### [ACTION ITEM]
What's wanted is a faithful retyping of every entry, pictures excluded.

### [Object matching data]
###
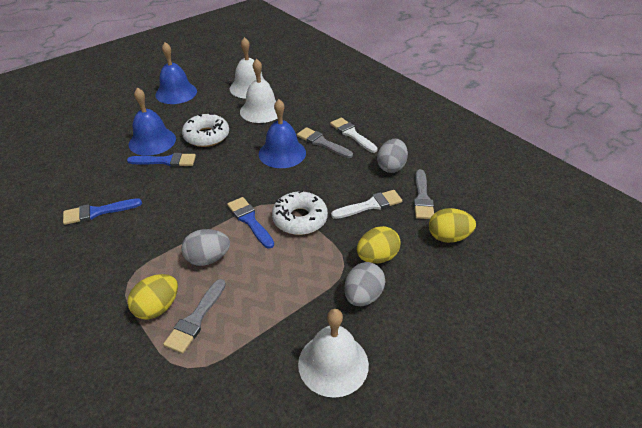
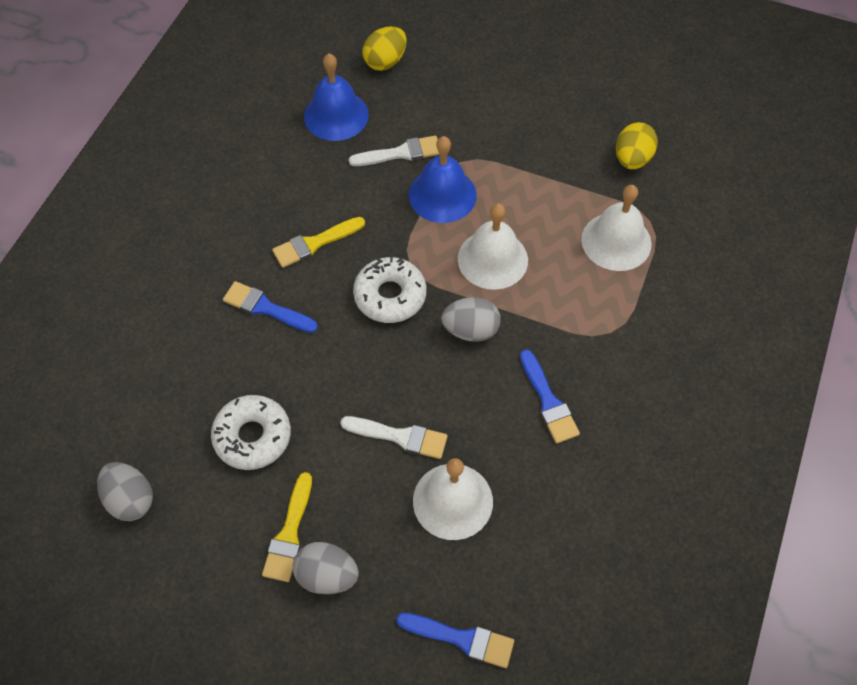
blue bell: 3 -> 2
grey brush: 3 -> 0
yellow brush: 0 -> 2
yellow egg: 3 -> 2

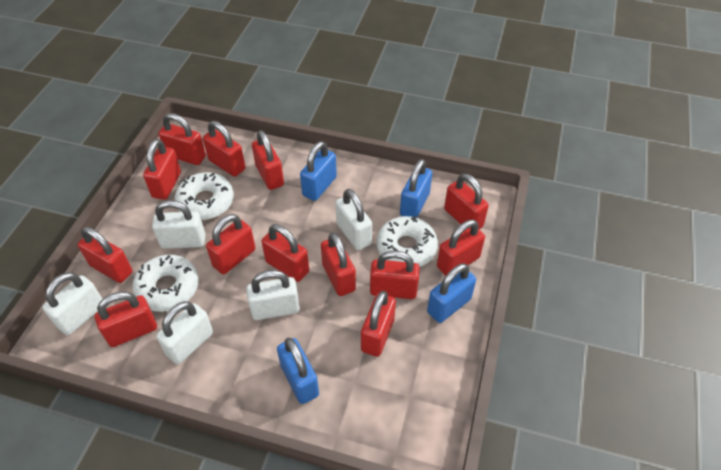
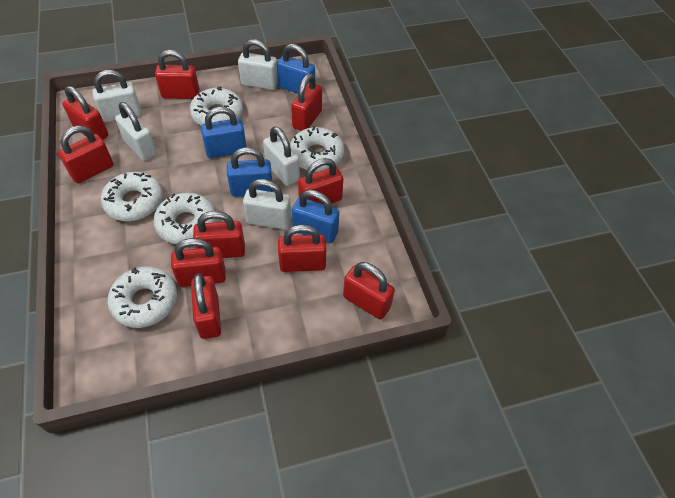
red padlock: 13 -> 10
white donut: 3 -> 5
###
### [YOUR SOLUTION]
blue bell: 3 -> 2
grey brush: 3 -> 0
yellow brush: 0 -> 2
yellow egg: 3 -> 2

red padlock: 13 -> 10
white donut: 3 -> 5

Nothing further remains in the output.